### WORK INSTRUCTIONS
Could the entries below be reproduced exactly, with the images removed?

Scene change data:

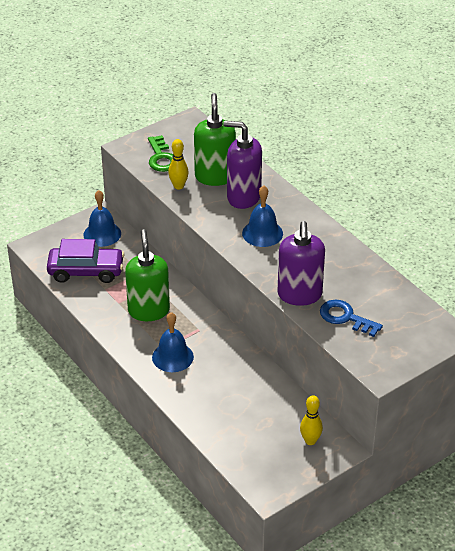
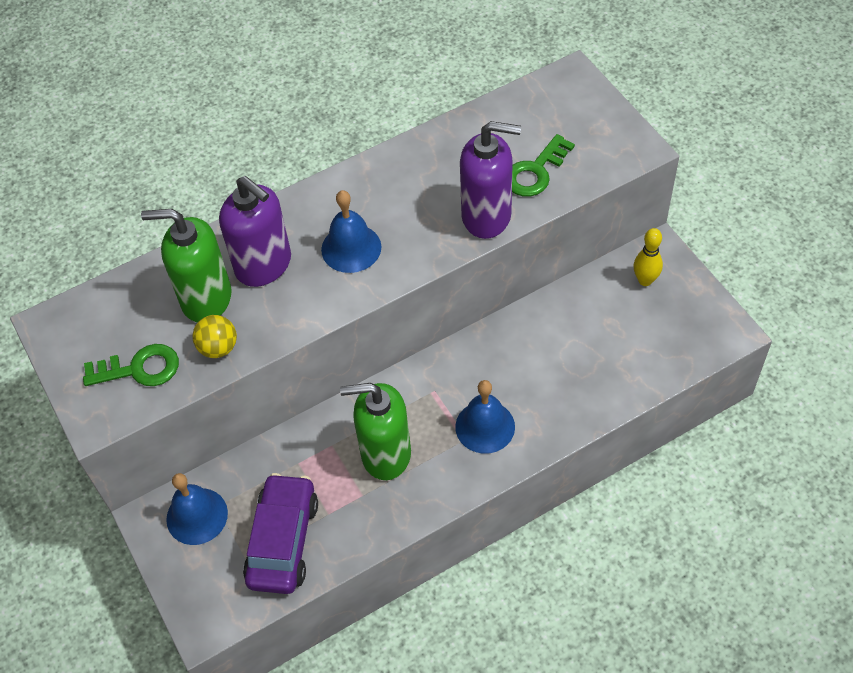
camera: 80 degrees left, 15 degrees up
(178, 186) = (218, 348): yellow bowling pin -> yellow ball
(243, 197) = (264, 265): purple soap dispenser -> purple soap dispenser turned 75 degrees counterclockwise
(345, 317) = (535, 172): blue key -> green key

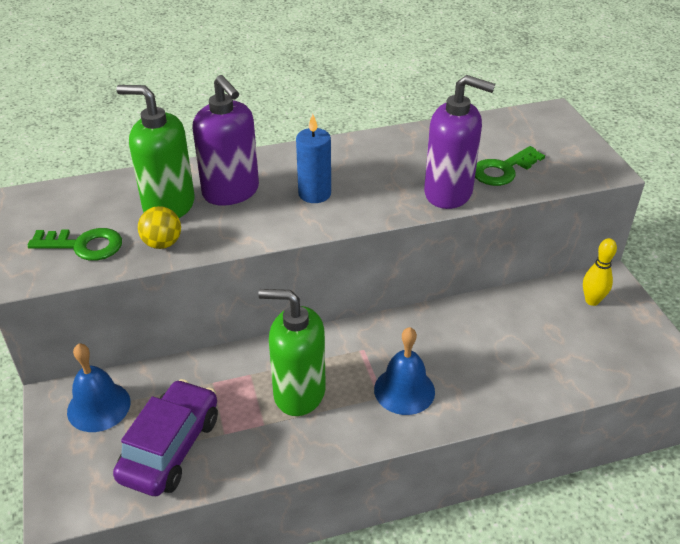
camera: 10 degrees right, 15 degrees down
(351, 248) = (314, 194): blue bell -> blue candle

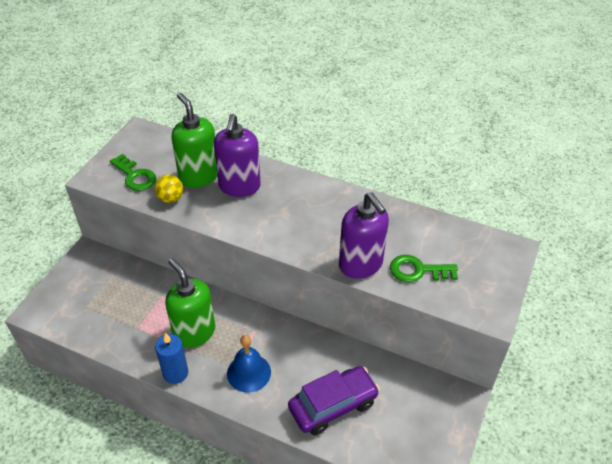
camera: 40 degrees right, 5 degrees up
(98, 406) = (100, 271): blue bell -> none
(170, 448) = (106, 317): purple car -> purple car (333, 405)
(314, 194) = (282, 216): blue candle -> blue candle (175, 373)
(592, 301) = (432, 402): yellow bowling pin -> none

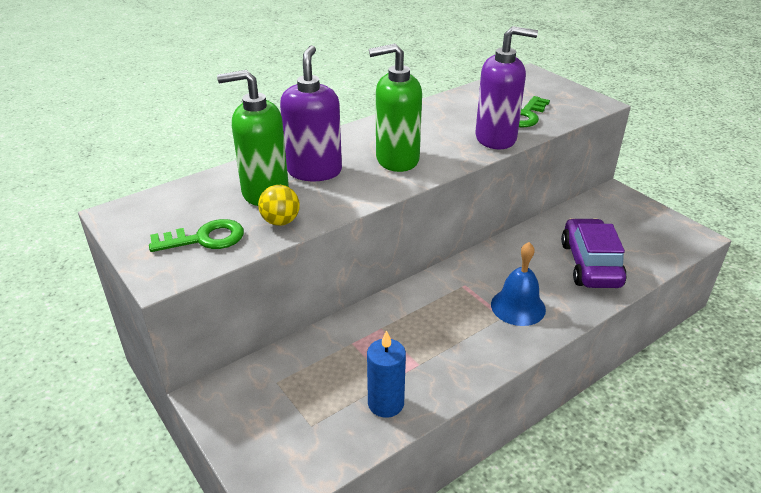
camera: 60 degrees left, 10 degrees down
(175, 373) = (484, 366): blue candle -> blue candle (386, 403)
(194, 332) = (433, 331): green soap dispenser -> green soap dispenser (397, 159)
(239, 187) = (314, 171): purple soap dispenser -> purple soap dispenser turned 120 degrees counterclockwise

### SOLUTION BELOW
camera: 80 degrees left, 15 degrees up
(178, 186) = (218, 348): yellow bowling pin -> yellow ball
(243, 197) = (264, 265): purple soap dispenser -> purple soap dispenser turned 75 degrees counterclockwise
(345, 317) = (535, 172): blue key -> green key

camera: 10 degrees right, 15 degrees down
(351, 248) = (314, 194): blue bell -> blue candle

camera: 40 degrees right, 5 degrees up
(98, 406) = (100, 271): blue bell -> none
(170, 448) = (106, 317): purple car -> purple car (333, 405)
(314, 194) = (282, 216): blue candle -> blue candle (175, 373)
(592, 301) = (432, 402): yellow bowling pin -> none

camera: 60 degrees left, 10 degrees down
(175, 373) = (484, 366): blue candle -> blue candle (386, 403)
(194, 332) = (433, 331): green soap dispenser -> green soap dispenser (397, 159)
(239, 187) = (314, 171): purple soap dispenser -> purple soap dispenser turned 120 degrees counterclockwise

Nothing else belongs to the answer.